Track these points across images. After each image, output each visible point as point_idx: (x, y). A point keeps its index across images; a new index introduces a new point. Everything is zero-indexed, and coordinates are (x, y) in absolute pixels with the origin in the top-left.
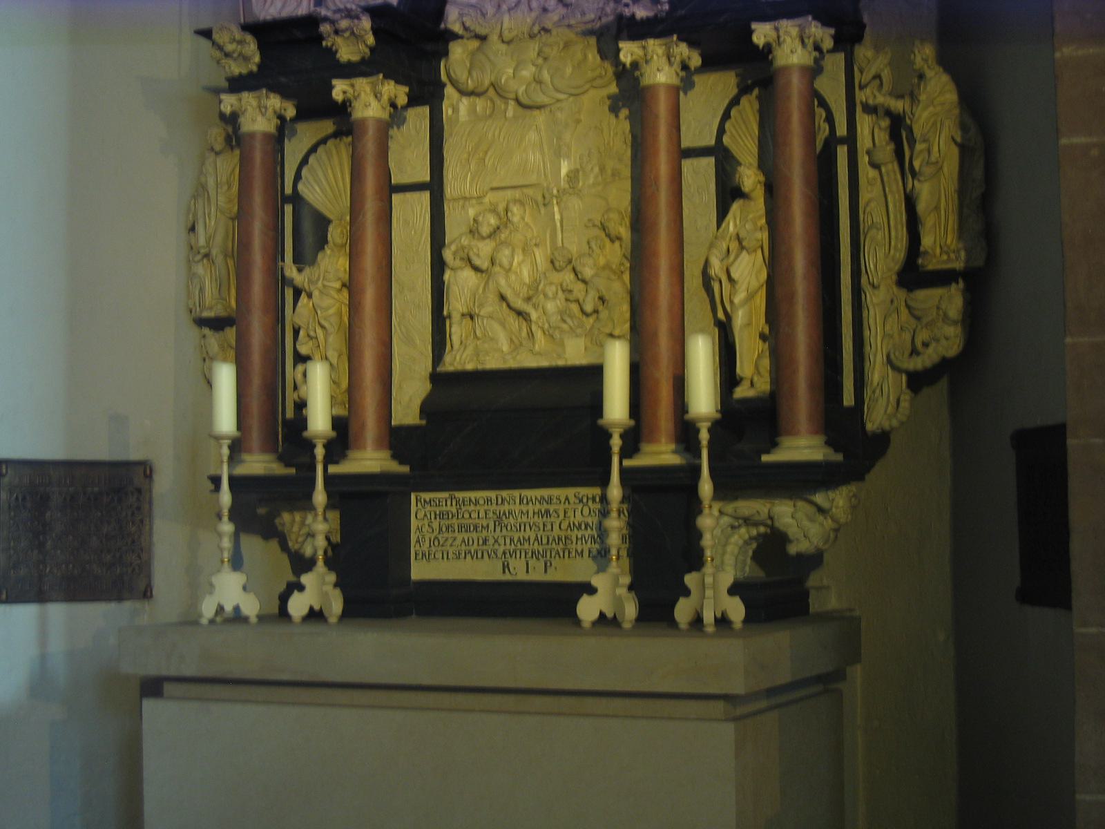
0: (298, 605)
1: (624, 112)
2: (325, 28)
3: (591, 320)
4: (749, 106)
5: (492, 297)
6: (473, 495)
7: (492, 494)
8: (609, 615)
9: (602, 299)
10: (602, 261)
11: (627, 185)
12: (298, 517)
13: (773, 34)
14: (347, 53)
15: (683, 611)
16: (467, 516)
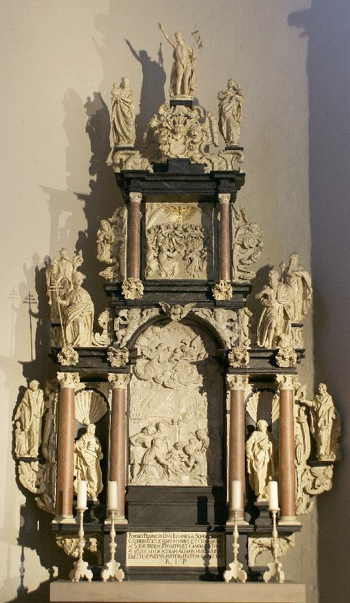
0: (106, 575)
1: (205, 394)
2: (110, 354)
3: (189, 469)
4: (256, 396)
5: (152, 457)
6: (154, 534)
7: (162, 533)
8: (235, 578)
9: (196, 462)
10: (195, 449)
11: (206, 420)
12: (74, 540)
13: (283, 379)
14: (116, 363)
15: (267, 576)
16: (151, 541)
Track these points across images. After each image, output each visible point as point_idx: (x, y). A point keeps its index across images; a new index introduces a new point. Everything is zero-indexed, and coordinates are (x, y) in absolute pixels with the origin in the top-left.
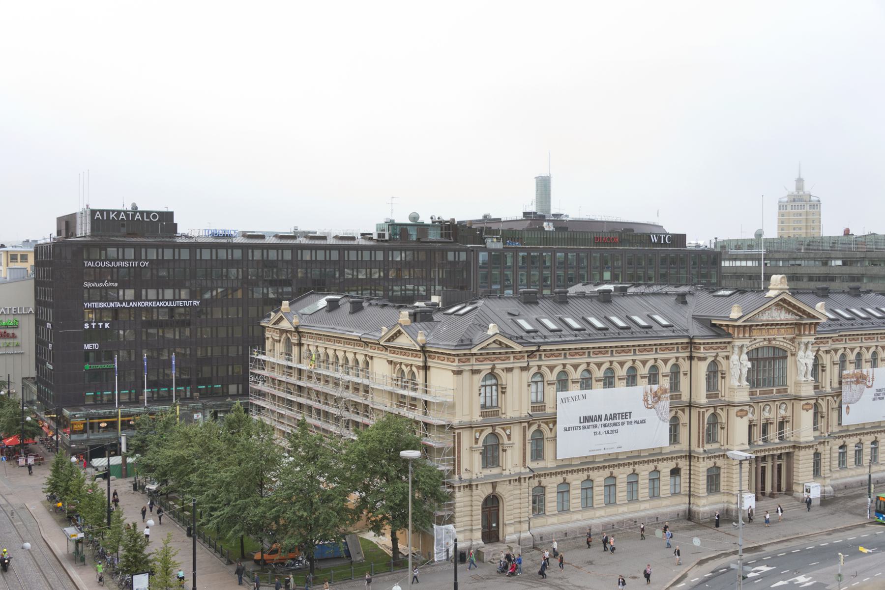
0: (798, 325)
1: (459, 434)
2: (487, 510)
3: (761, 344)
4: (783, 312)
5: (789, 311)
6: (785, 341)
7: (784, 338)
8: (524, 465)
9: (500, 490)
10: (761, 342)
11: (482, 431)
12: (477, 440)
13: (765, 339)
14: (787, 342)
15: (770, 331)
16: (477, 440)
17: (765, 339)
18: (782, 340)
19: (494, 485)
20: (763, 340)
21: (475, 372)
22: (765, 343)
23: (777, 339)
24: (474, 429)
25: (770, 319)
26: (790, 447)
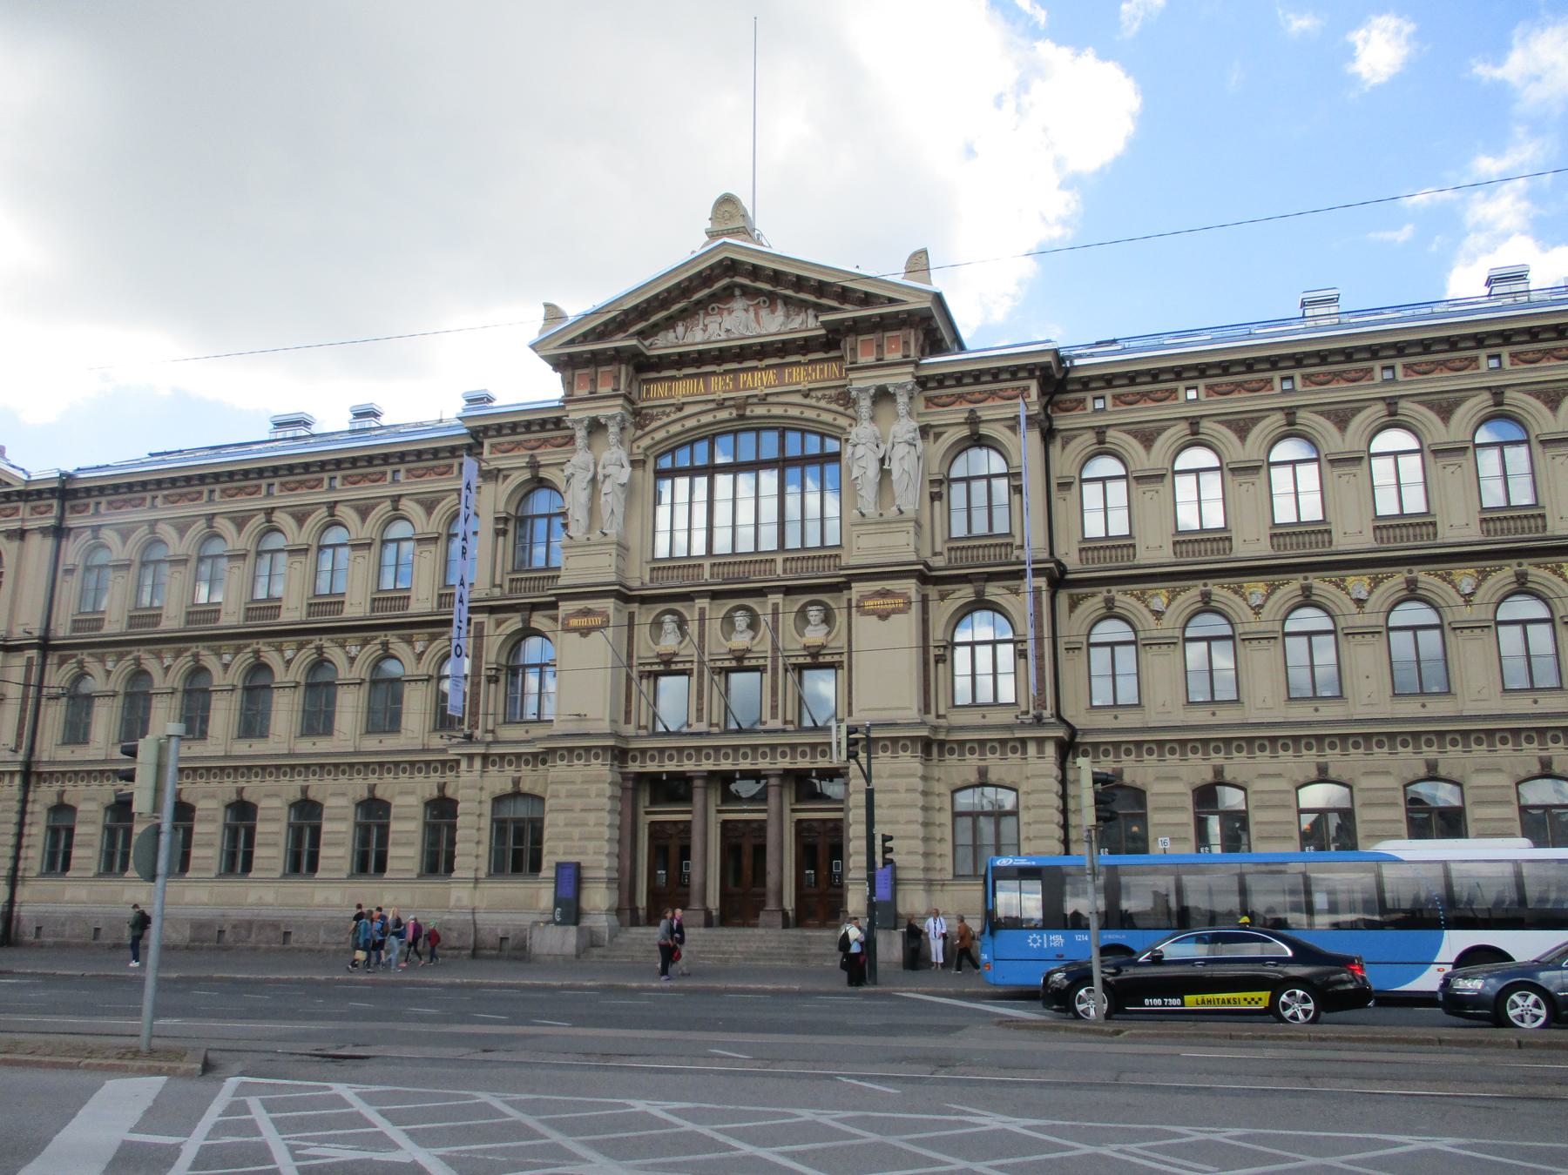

== == ==

Kannst du sämtliche Einträge oben unverändert wiedergeben und dabei die Bilder weglassen?

Track these points across images. After each image, output each visible point as point_idx: (x, y). A point keeps its index across images; a new index introduces a new point. Everything is zero-indexed, and coordinates are (x, y) in absolute pixels with the origin in the top-left.
0: (298, 605)
1: (624, 112)
2: (325, 28)
3: (591, 320)
4: (749, 106)
5: (492, 297)
6: (473, 495)
7: (492, 494)
8: (609, 615)
9: (602, 299)
10: (602, 261)
11: (627, 185)
12: (298, 517)
13: (773, 34)
14: (347, 53)
15: (683, 611)
16: (467, 516)
0: (106, 575)
1: (205, 394)
2: (110, 354)
3: (189, 469)
4: (256, 396)
5: (152, 457)
6: (154, 534)
7: (162, 533)
8: (235, 578)
9: (196, 462)
10: (195, 449)
11: (206, 420)
12: (74, 540)
13: (283, 379)
14: (116, 363)
15: (267, 576)
16: (151, 541)
Track these points across images. After each image, output each visible point as point_idx: (x, y). A point keeps its index across images; a new index introduces a new point. Everything is zero-indexed, and coordinates are (x, y) in absolute pixels with the origin in the top-left.
0: (798, 325)
1: (459, 434)
2: (487, 510)
3: (761, 344)
4: (783, 312)
5: (789, 311)
6: (785, 341)
7: (784, 338)
8: (524, 465)
9: (500, 490)
10: (761, 342)
11: (482, 431)
12: (477, 440)
13: (765, 339)
14: (787, 342)
15: (770, 331)
16: (477, 440)
17: (765, 339)
18: (782, 340)
19: (494, 485)
20: (763, 340)
21: (475, 372)
22: (765, 343)
23: (777, 339)
24: (474, 429)
25: (770, 319)
26: (790, 447)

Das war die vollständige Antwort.